• AIM OF THE EXERCISE
Please repeat, exactly as written, the line containing "brown bell: 1 -> 3" and every line after it through the end of the records below.

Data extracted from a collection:

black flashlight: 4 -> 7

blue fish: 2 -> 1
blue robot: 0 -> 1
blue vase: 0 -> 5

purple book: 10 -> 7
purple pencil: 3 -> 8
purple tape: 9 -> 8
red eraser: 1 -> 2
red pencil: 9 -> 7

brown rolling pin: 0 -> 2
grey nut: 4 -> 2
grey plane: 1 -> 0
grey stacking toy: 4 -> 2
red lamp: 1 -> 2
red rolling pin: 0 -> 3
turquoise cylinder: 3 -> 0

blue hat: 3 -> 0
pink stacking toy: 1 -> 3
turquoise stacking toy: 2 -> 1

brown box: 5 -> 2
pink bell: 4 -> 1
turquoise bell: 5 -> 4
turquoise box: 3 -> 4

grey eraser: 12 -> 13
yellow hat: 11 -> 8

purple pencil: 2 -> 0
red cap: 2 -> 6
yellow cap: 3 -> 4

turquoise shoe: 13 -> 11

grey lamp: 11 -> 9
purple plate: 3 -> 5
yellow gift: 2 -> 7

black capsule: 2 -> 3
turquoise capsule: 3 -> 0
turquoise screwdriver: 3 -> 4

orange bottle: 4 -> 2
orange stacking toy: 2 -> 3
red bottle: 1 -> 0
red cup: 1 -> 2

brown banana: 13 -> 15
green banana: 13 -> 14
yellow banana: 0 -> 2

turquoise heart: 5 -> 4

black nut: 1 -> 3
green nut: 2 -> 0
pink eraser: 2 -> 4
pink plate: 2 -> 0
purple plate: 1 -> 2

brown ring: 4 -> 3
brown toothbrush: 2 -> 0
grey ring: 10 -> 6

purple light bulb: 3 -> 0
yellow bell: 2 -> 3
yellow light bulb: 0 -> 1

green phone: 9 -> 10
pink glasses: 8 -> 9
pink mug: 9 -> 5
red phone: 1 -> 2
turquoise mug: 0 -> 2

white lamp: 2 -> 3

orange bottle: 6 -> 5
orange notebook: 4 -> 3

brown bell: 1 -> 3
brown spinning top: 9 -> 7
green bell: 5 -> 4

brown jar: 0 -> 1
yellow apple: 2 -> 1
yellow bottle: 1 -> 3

• REPLY
brown bell: 1 -> 3
brown spinning top: 9 -> 7
green bell: 5 -> 4

brown jar: 0 -> 1
yellow apple: 2 -> 1
yellow bottle: 1 -> 3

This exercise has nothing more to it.